• [WHAT YOU HAVE TO DO]: Repeat exactly the lines of the entries below from the one with "black 1x2 brick" through the one with "yellow 1x2 brick [112,125,178,184]", both ends included, and nothing else.

• [EXERCISE MATERIALS]:

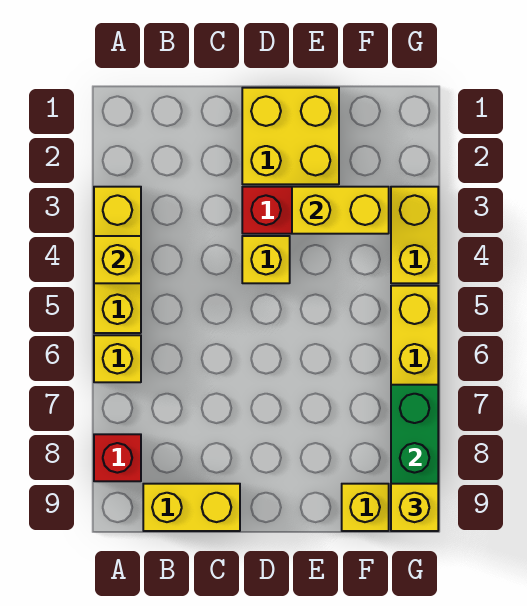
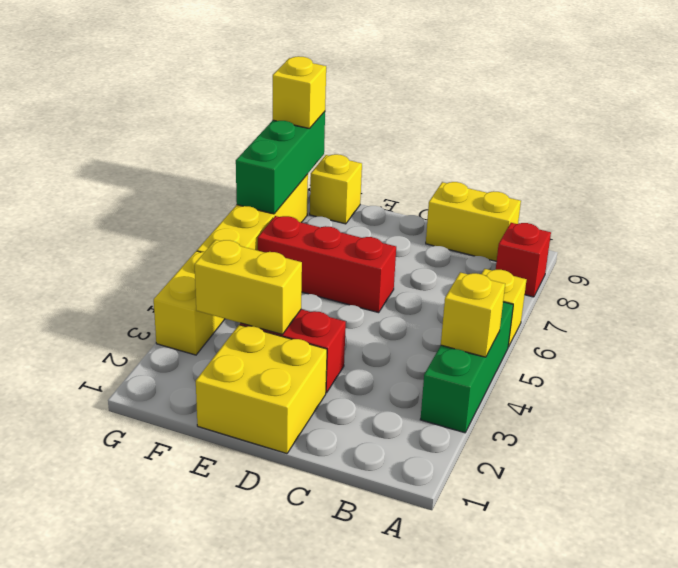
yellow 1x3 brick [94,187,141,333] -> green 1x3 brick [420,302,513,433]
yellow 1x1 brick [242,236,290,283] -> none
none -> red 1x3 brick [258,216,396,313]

==

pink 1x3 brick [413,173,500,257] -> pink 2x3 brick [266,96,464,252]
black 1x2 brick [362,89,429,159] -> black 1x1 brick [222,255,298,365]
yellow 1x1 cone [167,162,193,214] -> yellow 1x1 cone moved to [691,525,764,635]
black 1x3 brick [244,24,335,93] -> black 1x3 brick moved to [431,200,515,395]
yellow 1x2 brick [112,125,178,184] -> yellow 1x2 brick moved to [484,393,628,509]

• [ANSWER BOX]:
black 1x2 brick [362,89,429,159] -> black 1x1 brick [222,255,298,365]
yellow 1x1 cone [167,162,193,214] -> yellow 1x1 cone moved to [691,525,764,635]
black 1x3 brick [244,24,335,93] -> black 1x3 brick moved to [431,200,515,395]
yellow 1x2 brick [112,125,178,184] -> yellow 1x2 brick moved to [484,393,628,509]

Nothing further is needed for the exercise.